Exercise brief -> Produce an exact transcription of the data, with the images left out.

Object change listings
• • • •
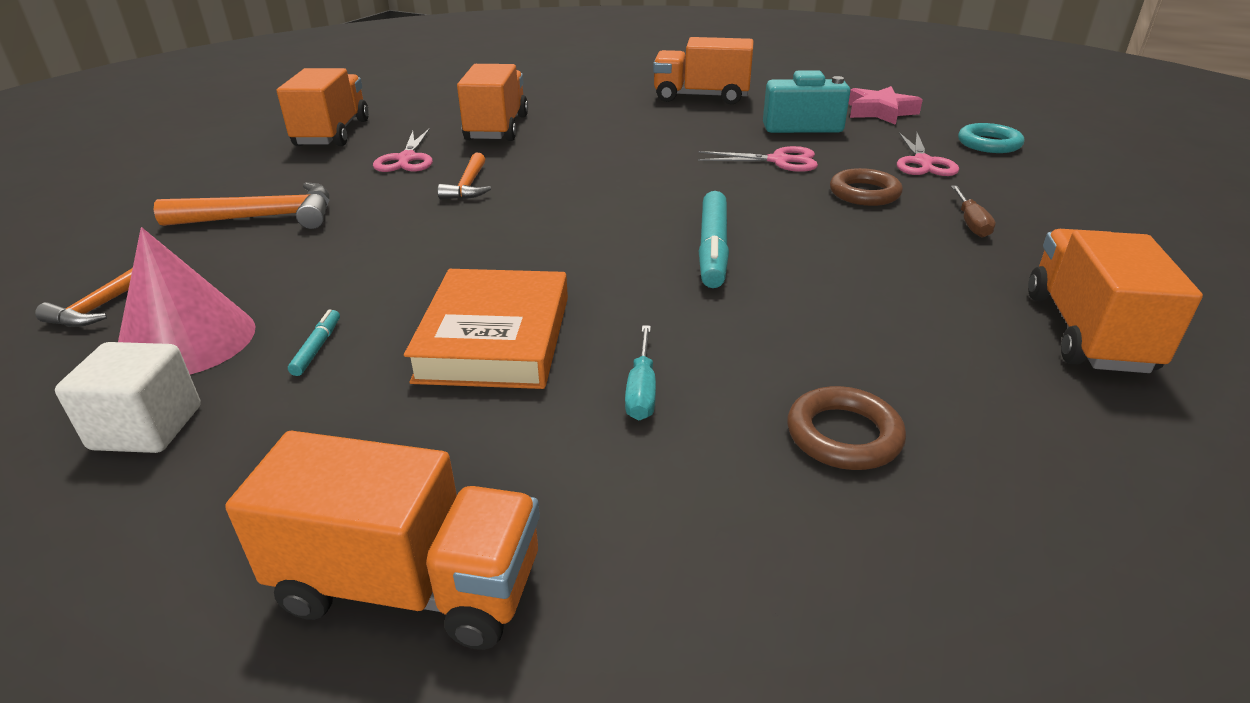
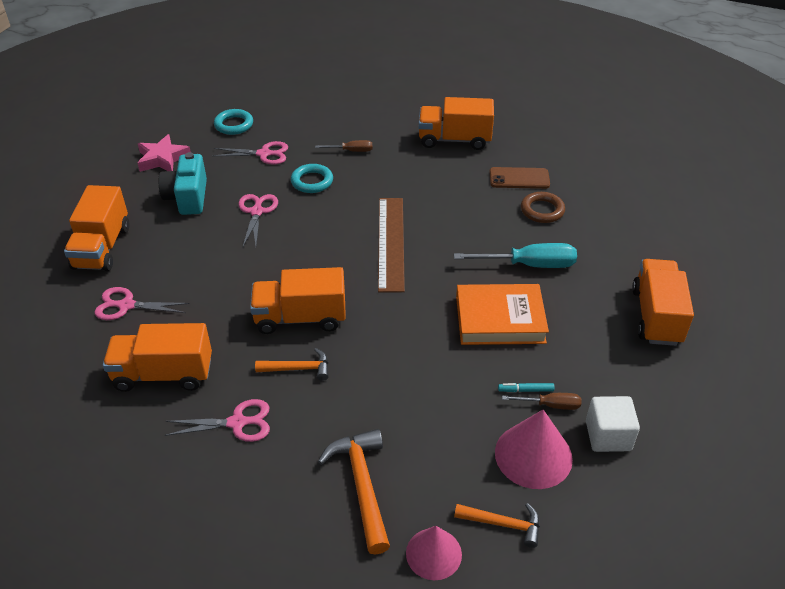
camera: 95 degrees left, 10 degrees up
(125, 254) = (433, 553): none -> pink cone
(267, 370) = (550, 405): none -> brown screwdriver
(332, 133) = (158, 505): orange truck -> orange truck (300, 318)
(605, 110) = (126, 305): none -> pink scissors
(642, 390) = (529, 265): turquoise screwdriver -> turquoise screwdriver, size x1.82
(713, 249) = (391, 243): turquoise marker -> brown ruler
(864, 193) = (312, 181): brown ring -> turquoise ring
(970, 413) = (519, 178): none -> brown phone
• • • •
Answer to the problem ->
camera: 95 degrees left, 10 degrees up
(125, 254) = (433, 553): none -> pink cone
(267, 370) = (550, 405): none -> brown screwdriver
(332, 133) = (158, 505): orange truck -> orange truck (300, 318)
(605, 110) = (126, 305): none -> pink scissors
(642, 390) = (529, 265): turquoise screwdriver -> turquoise screwdriver, size x1.82
(713, 249) = (391, 243): turquoise marker -> brown ruler
(864, 193) = (312, 181): brown ring -> turquoise ring
(970, 413) = (519, 178): none -> brown phone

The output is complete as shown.